[Colored object listings]
-=-=-

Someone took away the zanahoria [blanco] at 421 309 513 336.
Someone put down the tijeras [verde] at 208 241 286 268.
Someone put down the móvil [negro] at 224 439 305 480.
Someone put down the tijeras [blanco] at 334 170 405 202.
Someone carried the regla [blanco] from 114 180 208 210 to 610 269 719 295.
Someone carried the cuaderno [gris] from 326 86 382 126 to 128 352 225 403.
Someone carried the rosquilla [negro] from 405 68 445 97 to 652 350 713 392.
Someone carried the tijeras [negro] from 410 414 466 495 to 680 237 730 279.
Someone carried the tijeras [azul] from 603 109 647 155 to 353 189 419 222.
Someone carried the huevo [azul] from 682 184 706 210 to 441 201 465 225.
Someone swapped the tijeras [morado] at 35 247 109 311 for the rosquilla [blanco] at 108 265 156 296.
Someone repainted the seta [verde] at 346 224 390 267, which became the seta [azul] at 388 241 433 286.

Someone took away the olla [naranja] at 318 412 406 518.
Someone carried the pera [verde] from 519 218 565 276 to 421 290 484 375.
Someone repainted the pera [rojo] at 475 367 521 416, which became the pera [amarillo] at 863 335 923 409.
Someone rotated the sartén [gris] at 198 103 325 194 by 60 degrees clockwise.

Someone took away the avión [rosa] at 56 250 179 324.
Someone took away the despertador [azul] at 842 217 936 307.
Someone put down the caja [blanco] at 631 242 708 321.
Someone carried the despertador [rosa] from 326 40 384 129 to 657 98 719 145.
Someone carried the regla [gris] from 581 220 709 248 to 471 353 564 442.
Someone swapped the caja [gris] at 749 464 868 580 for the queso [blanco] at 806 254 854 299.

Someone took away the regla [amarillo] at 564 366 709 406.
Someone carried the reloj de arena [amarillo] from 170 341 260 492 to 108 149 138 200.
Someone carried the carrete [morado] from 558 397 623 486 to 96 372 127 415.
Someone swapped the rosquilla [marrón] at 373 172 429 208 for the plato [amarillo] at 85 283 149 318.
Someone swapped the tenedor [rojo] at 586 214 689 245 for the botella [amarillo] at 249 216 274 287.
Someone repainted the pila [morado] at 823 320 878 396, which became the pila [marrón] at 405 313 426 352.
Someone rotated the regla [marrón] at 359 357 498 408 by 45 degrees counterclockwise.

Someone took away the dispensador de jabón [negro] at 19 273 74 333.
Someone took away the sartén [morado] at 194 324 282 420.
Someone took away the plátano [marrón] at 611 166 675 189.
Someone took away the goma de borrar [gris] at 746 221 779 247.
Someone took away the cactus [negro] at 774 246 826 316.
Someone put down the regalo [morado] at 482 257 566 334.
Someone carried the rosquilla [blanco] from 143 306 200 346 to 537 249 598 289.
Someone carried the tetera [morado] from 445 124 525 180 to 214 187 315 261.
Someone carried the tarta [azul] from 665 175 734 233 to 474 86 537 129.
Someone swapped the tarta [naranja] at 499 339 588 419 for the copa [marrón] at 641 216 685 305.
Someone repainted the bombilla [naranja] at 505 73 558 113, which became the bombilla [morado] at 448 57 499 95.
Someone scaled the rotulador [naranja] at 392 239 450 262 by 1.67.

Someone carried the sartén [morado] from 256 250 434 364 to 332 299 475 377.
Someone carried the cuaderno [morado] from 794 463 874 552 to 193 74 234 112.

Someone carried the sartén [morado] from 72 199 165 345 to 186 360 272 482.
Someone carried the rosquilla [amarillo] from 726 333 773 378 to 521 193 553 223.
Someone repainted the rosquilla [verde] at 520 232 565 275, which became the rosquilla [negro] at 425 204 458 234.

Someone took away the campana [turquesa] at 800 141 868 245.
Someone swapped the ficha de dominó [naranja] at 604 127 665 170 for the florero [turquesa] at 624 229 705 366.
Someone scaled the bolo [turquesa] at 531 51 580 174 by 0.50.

-=-=-

### Task description
Given the data above, transcribe exactly the lines from the one containing "Someone carried the tijeras [azul]" down to the one containing "Someone swapped the tijeras", and no others.

### Answer area
Someone carried the tijeras [azul] from 603 109 647 155 to 353 189 419 222.
Someone carried the huevo [azul] from 682 184 706 210 to 441 201 465 225.
Someone swapped the tijeras [morado] at 35 247 109 311 for the rosquilla [blanco] at 108 265 156 296.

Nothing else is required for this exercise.